## PROBLEM DESCRIPTION
Output nothing except the lines from the one containing "tan 1x1 plate [306,183,348,218]" through the final line of the data, both included, typed exactly, minus the pictures.

## SOURCE INFORMATION
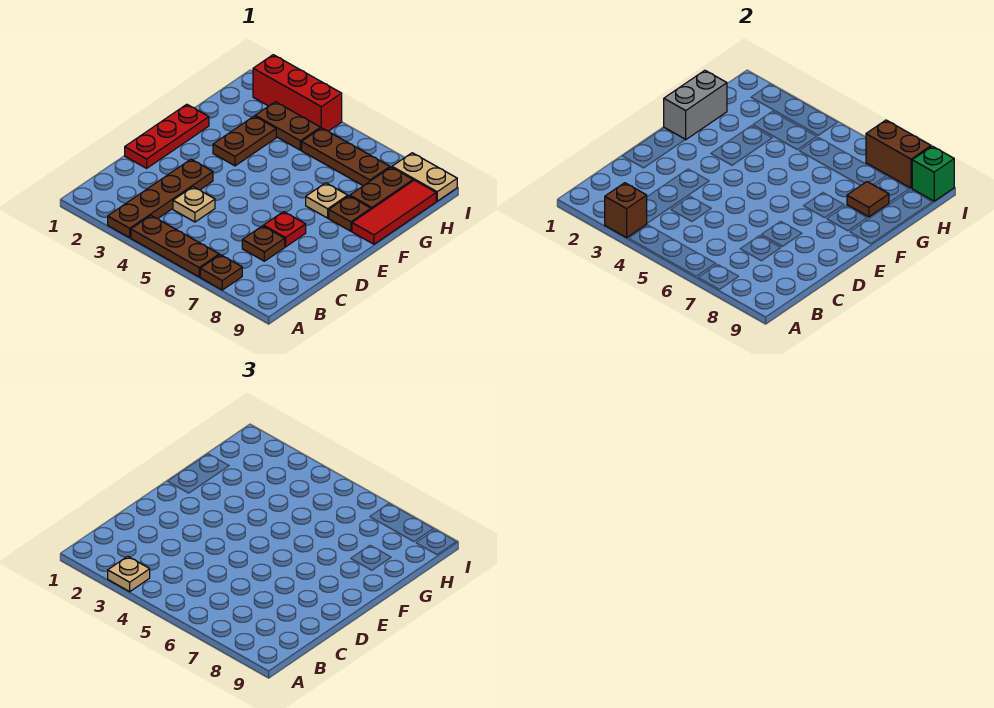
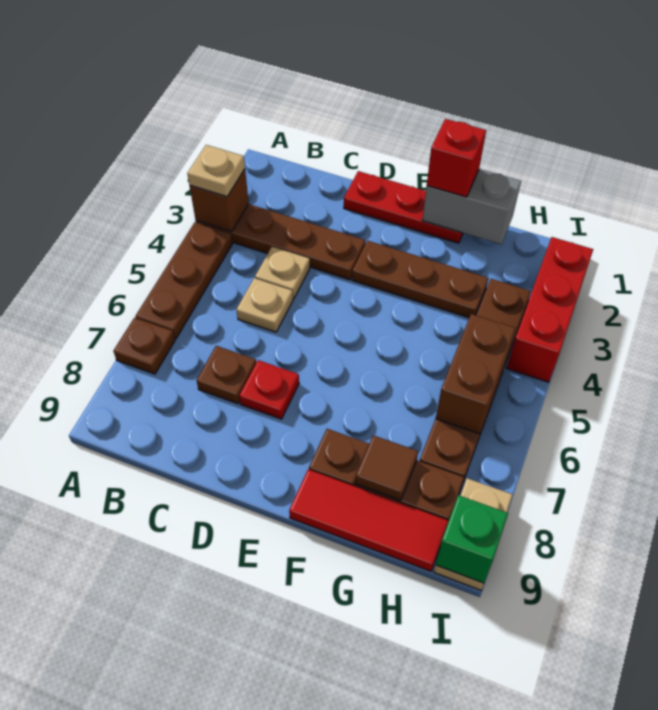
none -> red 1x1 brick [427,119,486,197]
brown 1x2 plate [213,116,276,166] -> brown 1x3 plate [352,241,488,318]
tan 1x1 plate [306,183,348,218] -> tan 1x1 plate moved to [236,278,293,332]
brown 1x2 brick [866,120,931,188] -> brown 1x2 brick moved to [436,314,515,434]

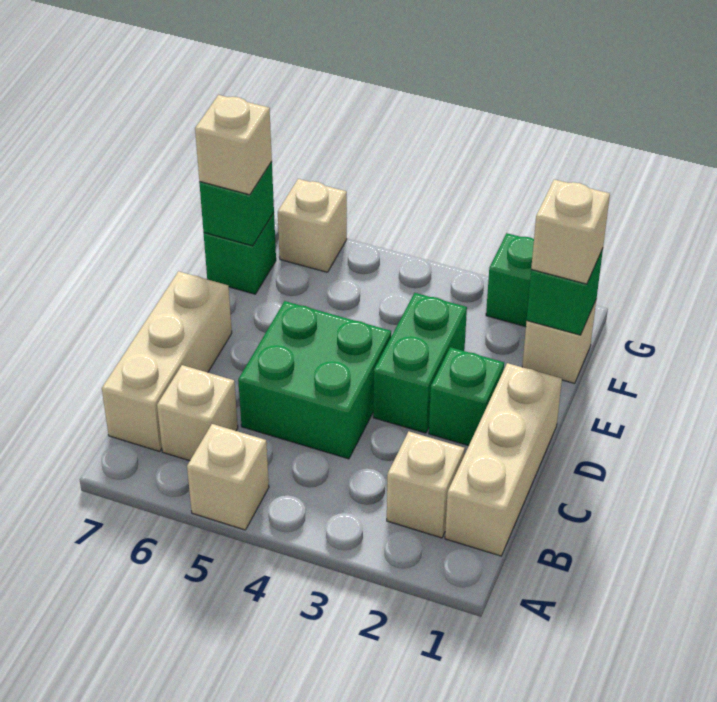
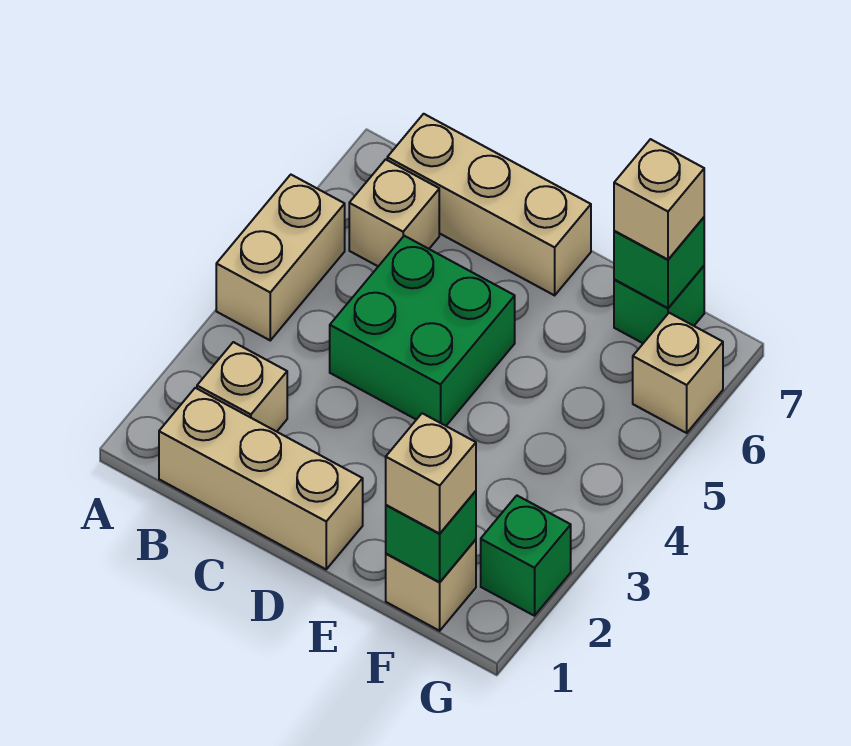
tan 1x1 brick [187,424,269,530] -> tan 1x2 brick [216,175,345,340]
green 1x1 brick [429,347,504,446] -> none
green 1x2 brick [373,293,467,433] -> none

## FINISHED EXERCISE
tan 1x1 plate [306,183,348,218] -> tan 1x1 plate moved to [236,278,293,332]
brown 1x2 brick [866,120,931,188] -> brown 1x2 brick moved to [436,314,515,434]

tan 1x1 brick [187,424,269,530] -> tan 1x2 brick [216,175,345,340]
green 1x1 brick [429,347,504,446] -> none
green 1x2 brick [373,293,467,433] -> none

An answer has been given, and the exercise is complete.